Directions:
Nothing but the exact text of the entries should appear in your answer; pictures stay out.

Supplied records:
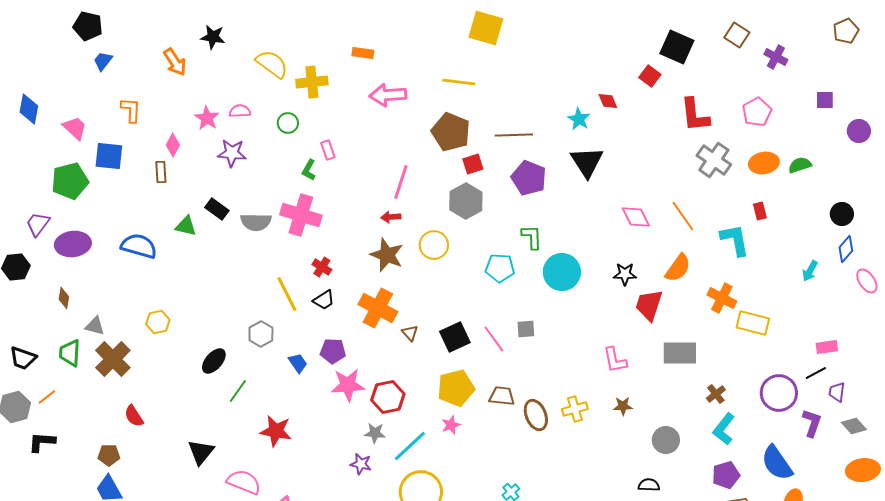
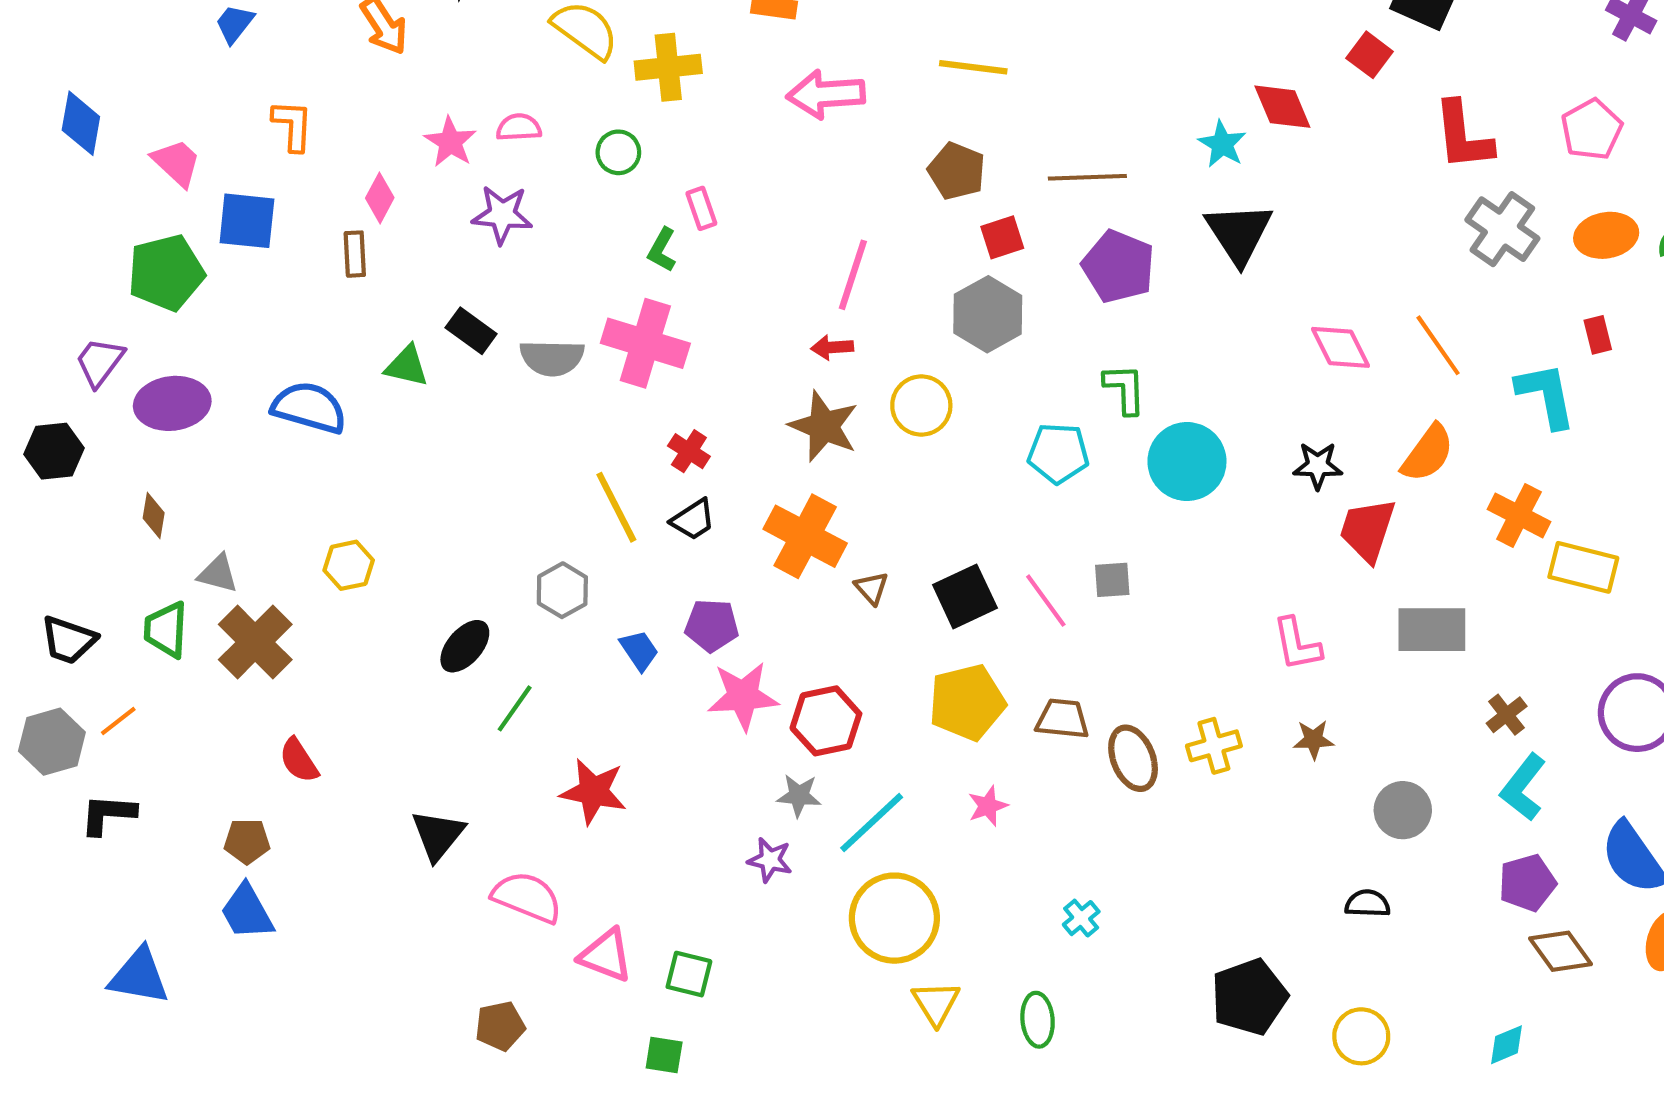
red diamond: (608, 101) -> (1282, 107), size x1.4
brown pentagon: (451, 132) -> (957, 171), size x0.7
pink star: (451, 425) -> (988, 806), moved

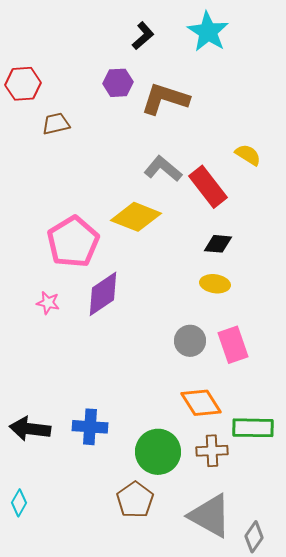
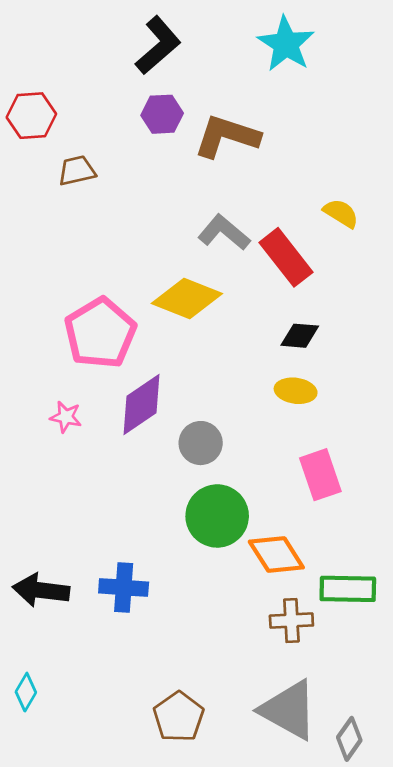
black L-shape: (143, 36) -> (158, 45), moved, size x1.5
gray circle: (190, 341) -> (201, 443), moved
green circle: (158, 452) -> (217, 516), moved
brown pentagon: (135, 500) -> (179, 717), moved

Result below:
red diamond: (608, 101) -> (1282, 107), size x1.4
brown pentagon: (451, 132) -> (957, 171), size x0.7
pink star: (451, 425) -> (988, 806), moved

black L-shape: (143, 36) -> (158, 45), moved, size x1.5
gray circle: (190, 341) -> (201, 443), moved
green circle: (158, 452) -> (217, 516), moved
brown pentagon: (135, 500) -> (179, 717), moved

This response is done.